#### Exercise data ####

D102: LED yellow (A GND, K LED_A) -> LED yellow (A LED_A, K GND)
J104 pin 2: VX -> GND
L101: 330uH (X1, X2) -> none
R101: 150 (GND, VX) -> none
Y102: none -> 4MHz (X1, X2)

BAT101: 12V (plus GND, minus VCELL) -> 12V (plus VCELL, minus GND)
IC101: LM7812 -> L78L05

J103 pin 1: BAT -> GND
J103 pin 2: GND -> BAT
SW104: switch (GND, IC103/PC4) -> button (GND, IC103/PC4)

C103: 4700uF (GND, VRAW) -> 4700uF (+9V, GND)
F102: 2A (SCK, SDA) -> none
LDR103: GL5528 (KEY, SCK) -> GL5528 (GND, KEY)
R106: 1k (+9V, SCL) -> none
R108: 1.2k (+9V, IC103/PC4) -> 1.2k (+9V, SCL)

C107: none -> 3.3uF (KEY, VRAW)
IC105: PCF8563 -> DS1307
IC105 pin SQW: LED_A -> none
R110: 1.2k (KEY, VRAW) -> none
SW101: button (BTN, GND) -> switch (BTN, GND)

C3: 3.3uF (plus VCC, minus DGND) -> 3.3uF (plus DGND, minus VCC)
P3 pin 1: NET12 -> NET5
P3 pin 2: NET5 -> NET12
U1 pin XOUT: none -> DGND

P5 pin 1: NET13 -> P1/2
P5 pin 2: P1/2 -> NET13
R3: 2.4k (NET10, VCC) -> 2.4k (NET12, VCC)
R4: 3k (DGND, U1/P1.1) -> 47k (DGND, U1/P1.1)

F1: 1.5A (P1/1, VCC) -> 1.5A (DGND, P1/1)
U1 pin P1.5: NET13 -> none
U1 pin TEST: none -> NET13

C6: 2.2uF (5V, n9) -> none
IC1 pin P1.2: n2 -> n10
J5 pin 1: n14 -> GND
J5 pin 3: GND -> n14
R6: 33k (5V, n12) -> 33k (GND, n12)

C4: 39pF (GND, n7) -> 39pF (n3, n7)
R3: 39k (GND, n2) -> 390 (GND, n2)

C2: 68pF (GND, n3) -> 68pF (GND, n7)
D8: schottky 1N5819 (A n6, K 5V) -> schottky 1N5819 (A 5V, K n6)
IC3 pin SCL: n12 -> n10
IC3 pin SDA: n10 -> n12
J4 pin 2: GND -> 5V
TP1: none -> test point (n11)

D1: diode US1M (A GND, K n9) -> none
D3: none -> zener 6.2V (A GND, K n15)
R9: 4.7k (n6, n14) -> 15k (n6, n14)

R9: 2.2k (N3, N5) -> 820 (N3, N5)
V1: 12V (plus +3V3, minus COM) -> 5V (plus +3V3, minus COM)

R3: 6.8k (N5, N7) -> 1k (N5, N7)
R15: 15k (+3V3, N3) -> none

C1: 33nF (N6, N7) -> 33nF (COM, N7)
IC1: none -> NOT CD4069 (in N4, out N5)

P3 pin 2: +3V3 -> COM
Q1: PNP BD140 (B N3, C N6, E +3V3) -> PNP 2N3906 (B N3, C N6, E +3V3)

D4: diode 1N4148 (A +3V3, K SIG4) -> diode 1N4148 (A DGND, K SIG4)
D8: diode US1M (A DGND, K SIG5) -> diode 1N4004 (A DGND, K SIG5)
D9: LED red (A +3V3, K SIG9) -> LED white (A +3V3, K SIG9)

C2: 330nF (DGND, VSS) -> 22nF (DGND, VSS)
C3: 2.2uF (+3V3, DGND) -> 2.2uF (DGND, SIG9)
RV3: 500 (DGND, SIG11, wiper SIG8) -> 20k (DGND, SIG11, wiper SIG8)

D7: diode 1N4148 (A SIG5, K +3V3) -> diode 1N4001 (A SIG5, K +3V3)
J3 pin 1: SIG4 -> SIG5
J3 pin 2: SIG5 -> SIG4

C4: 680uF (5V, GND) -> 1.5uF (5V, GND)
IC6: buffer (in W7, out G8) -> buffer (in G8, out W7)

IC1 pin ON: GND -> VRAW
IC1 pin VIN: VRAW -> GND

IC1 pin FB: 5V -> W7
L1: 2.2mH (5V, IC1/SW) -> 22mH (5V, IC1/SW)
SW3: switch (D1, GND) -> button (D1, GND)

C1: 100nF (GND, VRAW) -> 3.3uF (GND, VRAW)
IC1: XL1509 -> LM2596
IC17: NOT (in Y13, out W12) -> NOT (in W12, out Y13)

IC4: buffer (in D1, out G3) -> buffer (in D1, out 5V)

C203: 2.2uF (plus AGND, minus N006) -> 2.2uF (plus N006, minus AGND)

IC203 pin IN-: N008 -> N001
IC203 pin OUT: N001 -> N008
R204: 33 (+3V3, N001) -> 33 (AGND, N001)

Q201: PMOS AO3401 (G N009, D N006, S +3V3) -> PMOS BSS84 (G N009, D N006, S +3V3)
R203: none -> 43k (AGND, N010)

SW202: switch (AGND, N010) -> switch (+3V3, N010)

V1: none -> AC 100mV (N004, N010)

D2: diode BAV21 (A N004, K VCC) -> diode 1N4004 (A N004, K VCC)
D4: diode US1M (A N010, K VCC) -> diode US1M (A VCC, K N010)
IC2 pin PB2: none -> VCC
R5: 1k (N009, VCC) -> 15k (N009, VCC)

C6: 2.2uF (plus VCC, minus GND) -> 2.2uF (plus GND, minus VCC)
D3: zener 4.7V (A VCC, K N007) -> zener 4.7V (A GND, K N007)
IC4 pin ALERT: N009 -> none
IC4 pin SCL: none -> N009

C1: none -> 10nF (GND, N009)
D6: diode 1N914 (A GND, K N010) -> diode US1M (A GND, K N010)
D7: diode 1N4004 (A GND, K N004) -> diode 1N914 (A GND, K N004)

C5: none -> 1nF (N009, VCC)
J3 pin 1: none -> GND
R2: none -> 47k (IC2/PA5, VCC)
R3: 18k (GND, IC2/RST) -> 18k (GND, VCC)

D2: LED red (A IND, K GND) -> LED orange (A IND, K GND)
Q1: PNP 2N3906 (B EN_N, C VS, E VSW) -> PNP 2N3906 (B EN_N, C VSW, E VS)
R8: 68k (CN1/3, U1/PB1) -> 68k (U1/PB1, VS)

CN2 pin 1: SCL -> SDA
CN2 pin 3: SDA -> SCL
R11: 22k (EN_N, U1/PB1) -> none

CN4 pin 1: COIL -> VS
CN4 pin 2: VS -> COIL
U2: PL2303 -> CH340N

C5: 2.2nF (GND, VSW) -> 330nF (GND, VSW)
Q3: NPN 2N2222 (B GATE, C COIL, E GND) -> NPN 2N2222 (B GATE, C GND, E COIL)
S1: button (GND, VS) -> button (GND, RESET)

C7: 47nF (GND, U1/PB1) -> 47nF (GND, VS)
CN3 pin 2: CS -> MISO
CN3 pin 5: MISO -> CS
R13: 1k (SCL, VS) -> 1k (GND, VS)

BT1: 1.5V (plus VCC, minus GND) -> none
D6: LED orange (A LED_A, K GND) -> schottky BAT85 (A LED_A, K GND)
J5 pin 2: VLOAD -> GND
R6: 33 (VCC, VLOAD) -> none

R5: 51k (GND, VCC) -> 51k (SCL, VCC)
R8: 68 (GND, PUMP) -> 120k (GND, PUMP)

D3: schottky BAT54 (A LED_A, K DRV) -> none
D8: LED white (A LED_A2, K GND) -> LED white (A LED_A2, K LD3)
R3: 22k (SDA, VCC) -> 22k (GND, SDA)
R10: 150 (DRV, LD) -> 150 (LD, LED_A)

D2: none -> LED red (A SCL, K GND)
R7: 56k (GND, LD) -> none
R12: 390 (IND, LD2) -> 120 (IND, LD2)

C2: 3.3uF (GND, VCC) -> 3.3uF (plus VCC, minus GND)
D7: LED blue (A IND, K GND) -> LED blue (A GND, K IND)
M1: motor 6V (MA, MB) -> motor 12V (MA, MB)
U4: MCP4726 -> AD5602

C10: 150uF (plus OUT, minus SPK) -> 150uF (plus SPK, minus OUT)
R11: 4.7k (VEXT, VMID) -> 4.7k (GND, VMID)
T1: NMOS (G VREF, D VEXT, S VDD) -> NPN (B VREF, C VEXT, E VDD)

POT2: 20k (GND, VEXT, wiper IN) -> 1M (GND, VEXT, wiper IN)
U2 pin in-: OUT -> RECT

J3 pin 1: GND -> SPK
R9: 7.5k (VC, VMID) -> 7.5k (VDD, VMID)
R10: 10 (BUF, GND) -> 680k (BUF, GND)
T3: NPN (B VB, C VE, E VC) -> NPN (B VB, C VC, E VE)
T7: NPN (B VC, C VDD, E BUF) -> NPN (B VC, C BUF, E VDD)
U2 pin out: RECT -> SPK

####

## Task brief
Only the lines from the start of the material through the line containing "D4: diode 1N4148" should be repeated, and they should be repeated exactly.

## Written solution
D102: LED yellow (A GND, K LED_A) -> LED yellow (A LED_A, K GND)
J104 pin 2: VX -> GND
L101: 330uH (X1, X2) -> none
R101: 150 (GND, VX) -> none
Y102: none -> 4MHz (X1, X2)

BAT101: 12V (plus GND, minus VCELL) -> 12V (plus VCELL, minus GND)
IC101: LM7812 -> L78L05

J103 pin 1: BAT -> GND
J103 pin 2: GND -> BAT
SW104: switch (GND, IC103/PC4) -> button (GND, IC103/PC4)

C103: 4700uF (GND, VRAW) -> 4700uF (+9V, GND)
F102: 2A (SCK, SDA) -> none
LDR103: GL5528 (KEY, SCK) -> GL5528 (GND, KEY)
R106: 1k (+9V, SCL) -> none
R108: 1.2k (+9V, IC103/PC4) -> 1.2k (+9V, SCL)

C107: none -> 3.3uF (KEY, VRAW)
IC105: PCF8563 -> DS1307
IC105 pin SQW: LED_A -> none
R110: 1.2k (KEY, VRAW) -> none
SW101: button (BTN, GND) -> switch (BTN, GND)

C3: 3.3uF (plus VCC, minus DGND) -> 3.3uF (plus DGND, minus VCC)
P3 pin 1: NET12 -> NET5
P3 pin 2: NET5 -> NET12
U1 pin XOUT: none -> DGND

P5 pin 1: NET13 -> P1/2
P5 pin 2: P1/2 -> NET13
R3: 2.4k (NET10, VCC) -> 2.4k (NET12, VCC)
R4: 3k (DGND, U1/P1.1) -> 47k (DGND, U1/P1.1)

F1: 1.5A (P1/1, VCC) -> 1.5A (DGND, P1/1)
U1 pin P1.5: NET13 -> none
U1 pin TEST: none -> NET13

C6: 2.2uF (5V, n9) -> none
IC1 pin P1.2: n2 -> n10
J5 pin 1: n14 -> GND
J5 pin 3: GND -> n14
R6: 33k (5V, n12) -> 33k (GND, n12)

C4: 39pF (GND, n7) -> 39pF (n3, n7)
R3: 39k (GND, n2) -> 390 (GND, n2)

C2: 68pF (GND, n3) -> 68pF (GND, n7)
D8: schottky 1N5819 (A n6, K 5V) -> schottky 1N5819 (A 5V, K n6)
IC3 pin SCL: n12 -> n10
IC3 pin SDA: n10 -> n12
J4 pin 2: GND -> 5V
TP1: none -> test point (n11)

D1: diode US1M (A GND, K n9) -> none
D3: none -> zener 6.2V (A GND, K n15)
R9: 4.7k (n6, n14) -> 15k (n6, n14)

R9: 2.2k (N3, N5) -> 820 (N3, N5)
V1: 12V (plus +3V3, minus COM) -> 5V (plus +3V3, minus COM)

R3: 6.8k (N5, N7) -> 1k (N5, N7)
R15: 15k (+3V3, N3) -> none

C1: 33nF (N6, N7) -> 33nF (COM, N7)
IC1: none -> NOT CD4069 (in N4, out N5)

P3 pin 2: +3V3 -> COM
Q1: PNP BD140 (B N3, C N6, E +3V3) -> PNP 2N3906 (B N3, C N6, E +3V3)

D4: diode 1N4148 (A +3V3, K SIG4) -> diode 1N4148 (A DGND, K SIG4)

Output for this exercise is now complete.